EXERCISE PROMPT: Somewhere below are a line with "DRIVER pin IN1: D3 -> D7" and a later line with "RGB3 pin G: B12 -> B6". Output exactly those lines and all lines between them.

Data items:
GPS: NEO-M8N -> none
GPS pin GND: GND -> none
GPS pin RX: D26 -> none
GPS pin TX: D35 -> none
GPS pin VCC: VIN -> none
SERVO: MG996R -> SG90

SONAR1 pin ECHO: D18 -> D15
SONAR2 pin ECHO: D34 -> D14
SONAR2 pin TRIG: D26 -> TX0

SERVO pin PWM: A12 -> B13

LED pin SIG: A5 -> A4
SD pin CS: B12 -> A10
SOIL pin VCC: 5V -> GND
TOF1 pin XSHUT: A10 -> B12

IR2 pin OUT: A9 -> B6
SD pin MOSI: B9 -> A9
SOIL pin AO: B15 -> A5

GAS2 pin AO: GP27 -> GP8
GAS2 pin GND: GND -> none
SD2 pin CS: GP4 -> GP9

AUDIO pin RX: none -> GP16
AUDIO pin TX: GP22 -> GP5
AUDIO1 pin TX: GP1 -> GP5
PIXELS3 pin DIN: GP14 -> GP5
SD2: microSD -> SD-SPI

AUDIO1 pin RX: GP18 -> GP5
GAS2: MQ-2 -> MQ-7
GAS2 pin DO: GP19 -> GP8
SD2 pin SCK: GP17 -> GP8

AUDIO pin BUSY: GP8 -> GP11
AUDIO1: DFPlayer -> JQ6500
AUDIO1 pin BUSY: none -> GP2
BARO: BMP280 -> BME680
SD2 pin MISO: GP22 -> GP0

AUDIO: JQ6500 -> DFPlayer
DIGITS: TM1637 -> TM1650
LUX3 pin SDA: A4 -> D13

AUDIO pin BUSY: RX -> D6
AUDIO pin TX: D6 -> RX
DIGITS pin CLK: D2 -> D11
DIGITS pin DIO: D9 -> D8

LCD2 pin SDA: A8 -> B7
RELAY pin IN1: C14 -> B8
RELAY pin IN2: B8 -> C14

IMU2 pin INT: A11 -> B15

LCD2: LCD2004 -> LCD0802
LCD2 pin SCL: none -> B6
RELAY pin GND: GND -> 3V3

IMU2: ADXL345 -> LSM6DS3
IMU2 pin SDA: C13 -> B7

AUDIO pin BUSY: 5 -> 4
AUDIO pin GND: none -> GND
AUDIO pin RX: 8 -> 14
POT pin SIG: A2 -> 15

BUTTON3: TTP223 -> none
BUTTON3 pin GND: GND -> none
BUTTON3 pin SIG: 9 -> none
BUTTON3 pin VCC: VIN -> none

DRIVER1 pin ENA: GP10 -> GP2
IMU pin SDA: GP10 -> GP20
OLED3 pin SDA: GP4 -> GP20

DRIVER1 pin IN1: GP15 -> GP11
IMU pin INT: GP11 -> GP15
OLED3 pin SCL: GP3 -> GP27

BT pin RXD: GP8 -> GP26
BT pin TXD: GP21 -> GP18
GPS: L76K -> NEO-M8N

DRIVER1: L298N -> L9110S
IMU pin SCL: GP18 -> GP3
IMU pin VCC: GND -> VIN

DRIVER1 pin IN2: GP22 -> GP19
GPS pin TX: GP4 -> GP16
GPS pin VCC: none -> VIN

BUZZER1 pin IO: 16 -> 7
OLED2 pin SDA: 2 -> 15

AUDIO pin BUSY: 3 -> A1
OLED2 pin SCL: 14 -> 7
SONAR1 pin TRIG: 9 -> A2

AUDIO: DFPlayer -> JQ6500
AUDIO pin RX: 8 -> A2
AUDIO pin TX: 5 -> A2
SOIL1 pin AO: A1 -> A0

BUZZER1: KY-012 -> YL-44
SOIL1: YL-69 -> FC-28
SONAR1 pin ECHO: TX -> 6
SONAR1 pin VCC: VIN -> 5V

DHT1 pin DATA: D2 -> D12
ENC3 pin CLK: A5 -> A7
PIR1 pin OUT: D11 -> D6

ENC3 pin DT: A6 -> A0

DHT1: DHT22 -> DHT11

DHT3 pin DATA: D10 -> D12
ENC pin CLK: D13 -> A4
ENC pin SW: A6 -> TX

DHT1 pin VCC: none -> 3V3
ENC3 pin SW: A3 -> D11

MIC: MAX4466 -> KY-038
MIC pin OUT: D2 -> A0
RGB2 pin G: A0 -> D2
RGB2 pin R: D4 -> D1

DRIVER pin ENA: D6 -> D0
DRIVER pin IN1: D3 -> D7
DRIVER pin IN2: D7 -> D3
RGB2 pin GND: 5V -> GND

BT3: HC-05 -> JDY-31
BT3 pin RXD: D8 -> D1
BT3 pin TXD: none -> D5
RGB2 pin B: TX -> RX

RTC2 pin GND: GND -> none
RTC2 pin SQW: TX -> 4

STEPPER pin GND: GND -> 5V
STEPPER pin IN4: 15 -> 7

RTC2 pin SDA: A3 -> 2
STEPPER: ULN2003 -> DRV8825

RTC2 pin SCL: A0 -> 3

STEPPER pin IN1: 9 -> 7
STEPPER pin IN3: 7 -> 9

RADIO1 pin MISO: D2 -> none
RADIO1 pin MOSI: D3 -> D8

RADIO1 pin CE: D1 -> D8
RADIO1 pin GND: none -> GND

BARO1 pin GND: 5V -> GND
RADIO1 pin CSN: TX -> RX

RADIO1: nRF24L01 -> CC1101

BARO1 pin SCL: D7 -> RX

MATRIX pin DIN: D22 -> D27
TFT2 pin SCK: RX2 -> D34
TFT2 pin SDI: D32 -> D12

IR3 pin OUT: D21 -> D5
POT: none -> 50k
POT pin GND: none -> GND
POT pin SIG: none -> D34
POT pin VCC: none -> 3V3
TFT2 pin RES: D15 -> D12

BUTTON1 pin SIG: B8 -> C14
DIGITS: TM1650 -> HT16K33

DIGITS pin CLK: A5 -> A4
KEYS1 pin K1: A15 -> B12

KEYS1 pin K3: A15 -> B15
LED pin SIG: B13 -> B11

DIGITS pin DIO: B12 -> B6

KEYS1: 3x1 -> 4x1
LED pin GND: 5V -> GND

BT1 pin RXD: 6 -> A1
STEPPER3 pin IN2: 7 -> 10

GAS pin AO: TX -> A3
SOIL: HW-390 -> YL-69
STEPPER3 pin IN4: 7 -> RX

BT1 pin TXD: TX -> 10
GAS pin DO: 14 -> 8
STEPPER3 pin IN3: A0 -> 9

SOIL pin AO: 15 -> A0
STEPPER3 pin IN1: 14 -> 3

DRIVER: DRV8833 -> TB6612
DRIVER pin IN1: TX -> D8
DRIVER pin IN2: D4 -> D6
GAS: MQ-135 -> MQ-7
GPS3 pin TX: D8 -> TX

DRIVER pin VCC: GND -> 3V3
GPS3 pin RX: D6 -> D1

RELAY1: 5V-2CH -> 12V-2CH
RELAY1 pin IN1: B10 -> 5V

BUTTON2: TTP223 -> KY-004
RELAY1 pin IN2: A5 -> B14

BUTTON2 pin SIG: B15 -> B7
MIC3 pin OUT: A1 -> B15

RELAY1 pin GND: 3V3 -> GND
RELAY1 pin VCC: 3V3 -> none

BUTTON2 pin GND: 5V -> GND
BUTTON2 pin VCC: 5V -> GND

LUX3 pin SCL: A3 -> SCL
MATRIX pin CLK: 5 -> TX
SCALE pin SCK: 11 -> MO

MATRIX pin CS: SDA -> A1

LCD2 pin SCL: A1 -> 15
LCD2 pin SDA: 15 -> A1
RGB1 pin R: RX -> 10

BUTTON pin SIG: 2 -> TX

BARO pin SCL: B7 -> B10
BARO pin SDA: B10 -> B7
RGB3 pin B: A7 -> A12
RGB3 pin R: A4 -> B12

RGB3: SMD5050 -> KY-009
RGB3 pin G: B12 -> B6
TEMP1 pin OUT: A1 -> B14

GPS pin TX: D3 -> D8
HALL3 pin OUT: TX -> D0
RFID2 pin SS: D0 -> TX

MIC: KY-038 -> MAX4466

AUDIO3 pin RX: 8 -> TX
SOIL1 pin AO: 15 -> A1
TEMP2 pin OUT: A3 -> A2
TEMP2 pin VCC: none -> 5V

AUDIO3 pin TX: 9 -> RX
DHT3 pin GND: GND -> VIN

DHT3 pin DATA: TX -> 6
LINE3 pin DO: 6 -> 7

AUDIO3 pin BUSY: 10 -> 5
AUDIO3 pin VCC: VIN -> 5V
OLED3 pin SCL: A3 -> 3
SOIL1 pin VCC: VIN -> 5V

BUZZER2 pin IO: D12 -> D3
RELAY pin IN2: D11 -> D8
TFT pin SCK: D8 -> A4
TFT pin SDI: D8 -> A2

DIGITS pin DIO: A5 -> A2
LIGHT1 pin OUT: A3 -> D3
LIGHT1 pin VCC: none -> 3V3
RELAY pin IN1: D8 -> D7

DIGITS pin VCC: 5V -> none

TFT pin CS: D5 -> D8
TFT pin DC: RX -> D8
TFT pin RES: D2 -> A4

YOUR RESPONSE:
DRIVER pin IN1: D3 -> D7
DRIVER pin IN2: D7 -> D3
RGB2 pin GND: 5V -> GND

BT3: HC-05 -> JDY-31
BT3 pin RXD: D8 -> D1
BT3 pin TXD: none -> D5
RGB2 pin B: TX -> RX

RTC2 pin GND: GND -> none
RTC2 pin SQW: TX -> 4

STEPPER pin GND: GND -> 5V
STEPPER pin IN4: 15 -> 7

RTC2 pin SDA: A3 -> 2
STEPPER: ULN2003 -> DRV8825

RTC2 pin SCL: A0 -> 3

STEPPER pin IN1: 9 -> 7
STEPPER pin IN3: 7 -> 9

RADIO1 pin MISO: D2 -> none
RADIO1 pin MOSI: D3 -> D8

RADIO1 pin CE: D1 -> D8
RADIO1 pin GND: none -> GND

BARO1 pin GND: 5V -> GND
RADIO1 pin CSN: TX -> RX

RADIO1: nRF24L01 -> CC1101

BARO1 pin SCL: D7 -> RX

MATRIX pin DIN: D22 -> D27
TFT2 pin SCK: RX2 -> D34
TFT2 pin SDI: D32 -> D12

IR3 pin OUT: D21 -> D5
POT: none -> 50k
POT pin GND: none -> GND
POT pin SIG: none -> D34
POT pin VCC: none -> 3V3
TFT2 pin RES: D15 -> D12

BUTTON1 pin SIG: B8 -> C14
DIGITS: TM1650 -> HT16K33

DIGITS pin CLK: A5 -> A4
KEYS1 pin K1: A15 -> B12

KEYS1 pin K3: A15 -> B15
LED pin SIG: B13 -> B11

DIGITS pin DIO: B12 -> B6

KEYS1: 3x1 -> 4x1
LED pin GND: 5V -> GND

BT1 pin RXD: 6 -> A1
STEPPER3 pin IN2: 7 -> 10

GAS pin AO: TX -> A3
SOIL: HW-390 -> YL-69
STEPPER3 pin IN4: 7 -> RX

BT1 pin TXD: TX -> 10
GAS pin DO: 14 -> 8
STEPPER3 pin IN3: A0 -> 9

SOIL pin AO: 15 -> A0
STEPPER3 pin IN1: 14 -> 3

DRIVER: DRV8833 -> TB6612
DRIVER pin IN1: TX -> D8
DRIVER pin IN2: D4 -> D6
GAS: MQ-135 -> MQ-7
GPS3 pin TX: D8 -> TX

DRIVER pin VCC: GND -> 3V3
GPS3 pin RX: D6 -> D1

RELAY1: 5V-2CH -> 12V-2CH
RELAY1 pin IN1: B10 -> 5V

BUTTON2: TTP223 -> KY-004
RELAY1 pin IN2: A5 -> B14

BUTTON2 pin SIG: B15 -> B7
MIC3 pin OUT: A1 -> B15

RELAY1 pin GND: 3V3 -> GND
RELAY1 pin VCC: 3V3 -> none

BUTTON2 pin GND: 5V -> GND
BUTTON2 pin VCC: 5V -> GND

LUX3 pin SCL: A3 -> SCL
MATRIX pin CLK: 5 -> TX
SCALE pin SCK: 11 -> MO

MATRIX pin CS: SDA -> A1

LCD2 pin SCL: A1 -> 15
LCD2 pin SDA: 15 -> A1
RGB1 pin R: RX -> 10

BUTTON pin SIG: 2 -> TX

BARO pin SCL: B7 -> B10
BARO pin SDA: B10 -> B7
RGB3 pin B: A7 -> A12
RGB3 pin R: A4 -> B12

RGB3: SMD5050 -> KY-009
RGB3 pin G: B12 -> B6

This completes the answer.